## ASSIGNMENT
Copy the listing exactly, please, and keep every picture out of it.

## DATA SHOWN
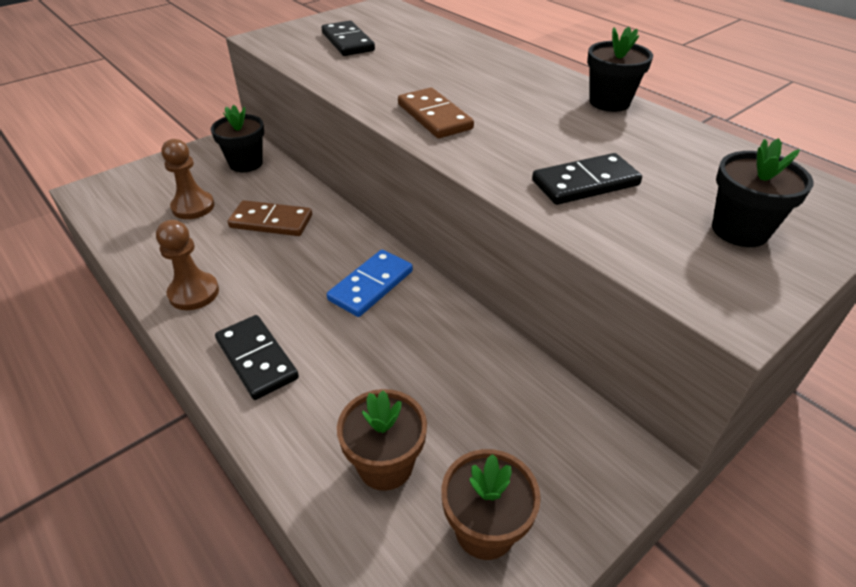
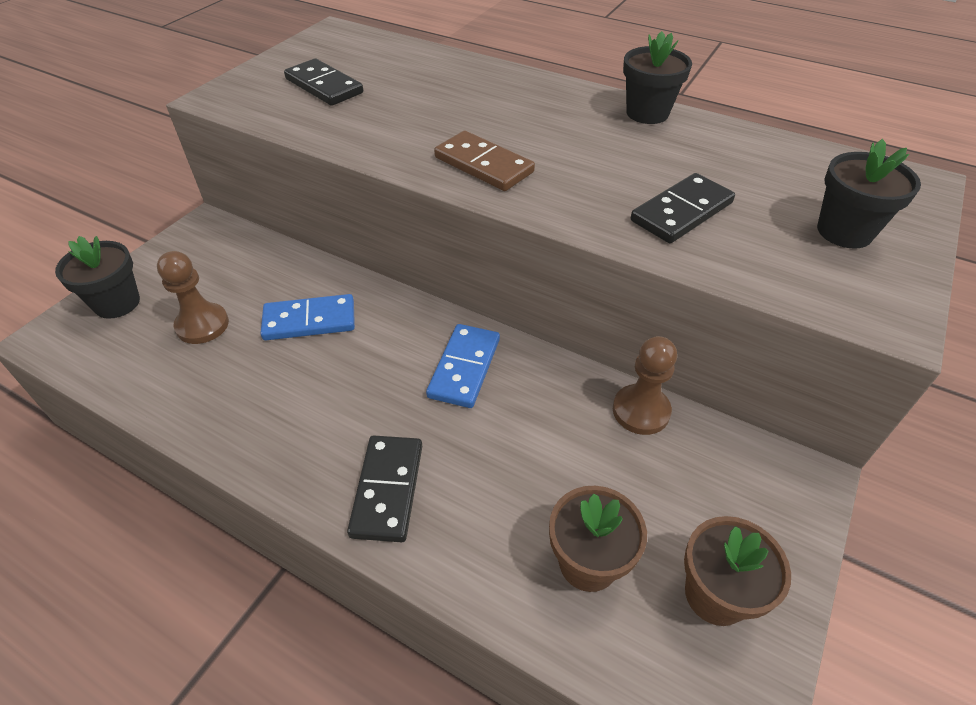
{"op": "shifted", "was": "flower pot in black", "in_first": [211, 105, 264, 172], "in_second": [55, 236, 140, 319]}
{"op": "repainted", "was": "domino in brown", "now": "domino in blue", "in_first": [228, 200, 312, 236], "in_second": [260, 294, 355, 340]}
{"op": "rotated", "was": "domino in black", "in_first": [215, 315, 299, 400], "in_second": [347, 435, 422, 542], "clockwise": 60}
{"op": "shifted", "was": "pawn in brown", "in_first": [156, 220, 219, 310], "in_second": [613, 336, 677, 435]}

## FINISHED EXERCISE
{"op": "shifted", "was": "flower pot in black", "in_first": [211, 105, 264, 172], "in_second": [55, 236, 140, 319]}
{"op": "repainted", "was": "domino in brown", "now": "domino in blue", "in_first": [228, 200, 312, 236], "in_second": [260, 294, 355, 340]}
{"op": "rotated", "was": "domino in black", "in_first": [215, 315, 299, 400], "in_second": [347, 435, 422, 542], "clockwise": 60}
{"op": "shifted", "was": "pawn in brown", "in_first": [156, 220, 219, 310], "in_second": [613, 336, 677, 435]}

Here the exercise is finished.